> What is being asked
Each line of the data below must be reproduced without any change.

> Entries provided

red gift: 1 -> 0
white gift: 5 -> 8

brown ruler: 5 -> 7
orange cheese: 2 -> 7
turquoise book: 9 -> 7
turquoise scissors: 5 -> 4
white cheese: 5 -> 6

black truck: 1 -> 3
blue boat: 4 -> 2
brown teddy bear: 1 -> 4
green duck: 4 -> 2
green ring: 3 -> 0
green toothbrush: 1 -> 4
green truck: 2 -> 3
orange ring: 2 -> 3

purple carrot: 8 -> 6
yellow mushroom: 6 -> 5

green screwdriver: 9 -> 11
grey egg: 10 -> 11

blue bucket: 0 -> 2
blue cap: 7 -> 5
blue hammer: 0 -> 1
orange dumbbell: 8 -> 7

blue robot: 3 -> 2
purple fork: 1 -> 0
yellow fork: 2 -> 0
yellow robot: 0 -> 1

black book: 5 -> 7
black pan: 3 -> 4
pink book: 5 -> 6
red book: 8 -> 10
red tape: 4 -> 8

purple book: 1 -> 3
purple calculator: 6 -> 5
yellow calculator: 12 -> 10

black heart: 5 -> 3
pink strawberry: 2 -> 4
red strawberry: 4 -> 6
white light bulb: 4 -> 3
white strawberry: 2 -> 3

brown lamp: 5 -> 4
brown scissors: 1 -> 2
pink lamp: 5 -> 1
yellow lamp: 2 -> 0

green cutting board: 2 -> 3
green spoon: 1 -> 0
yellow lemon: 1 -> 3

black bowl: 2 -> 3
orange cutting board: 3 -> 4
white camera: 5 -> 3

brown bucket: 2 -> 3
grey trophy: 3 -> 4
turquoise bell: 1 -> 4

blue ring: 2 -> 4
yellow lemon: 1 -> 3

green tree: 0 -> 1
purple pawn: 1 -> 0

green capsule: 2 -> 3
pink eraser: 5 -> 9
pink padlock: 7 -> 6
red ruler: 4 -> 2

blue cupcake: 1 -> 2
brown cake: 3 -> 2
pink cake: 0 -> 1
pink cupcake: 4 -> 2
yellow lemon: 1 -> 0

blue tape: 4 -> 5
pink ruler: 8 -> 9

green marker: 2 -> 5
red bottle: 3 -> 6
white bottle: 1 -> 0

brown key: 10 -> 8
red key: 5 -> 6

> Your solution
red gift: 1 -> 0
white gift: 5 -> 8

brown ruler: 5 -> 7
orange cheese: 2 -> 7
turquoise book: 9 -> 7
turquoise scissors: 5 -> 4
white cheese: 5 -> 6

black truck: 1 -> 3
blue boat: 4 -> 2
brown teddy bear: 1 -> 4
green duck: 4 -> 2
green ring: 3 -> 0
green toothbrush: 1 -> 4
green truck: 2 -> 3
orange ring: 2 -> 3

purple carrot: 8 -> 6
yellow mushroom: 6 -> 5

green screwdriver: 9 -> 11
grey egg: 10 -> 11

blue bucket: 0 -> 2
blue cap: 7 -> 5
blue hammer: 0 -> 1
orange dumbbell: 8 -> 7

blue robot: 3 -> 2
purple fork: 1 -> 0
yellow fork: 2 -> 0
yellow robot: 0 -> 1

black book: 5 -> 7
black pan: 3 -> 4
pink book: 5 -> 6
red book: 8 -> 10
red tape: 4 -> 8

purple book: 1 -> 3
purple calculator: 6 -> 5
yellow calculator: 12 -> 10

black heart: 5 -> 3
pink strawberry: 2 -> 4
red strawberry: 4 -> 6
white light bulb: 4 -> 3
white strawberry: 2 -> 3

brown lamp: 5 -> 4
brown scissors: 1 -> 2
pink lamp: 5 -> 1
yellow lamp: 2 -> 0

green cutting board: 2 -> 3
green spoon: 1 -> 0
yellow lemon: 1 -> 3

black bowl: 2 -> 3
orange cutting board: 3 -> 4
white camera: 5 -> 3

brown bucket: 2 -> 3
grey trophy: 3 -> 4
turquoise bell: 1 -> 4

blue ring: 2 -> 4
yellow lemon: 1 -> 3

green tree: 0 -> 1
purple pawn: 1 -> 0

green capsule: 2 -> 3
pink eraser: 5 -> 9
pink padlock: 7 -> 6
red ruler: 4 -> 2

blue cupcake: 1 -> 2
brown cake: 3 -> 2
pink cake: 0 -> 1
pink cupcake: 4 -> 2
yellow lemon: 1 -> 0

blue tape: 4 -> 5
pink ruler: 8 -> 9

green marker: 2 -> 5
red bottle: 3 -> 6
white bottle: 1 -> 0

brown key: 10 -> 8
red key: 5 -> 6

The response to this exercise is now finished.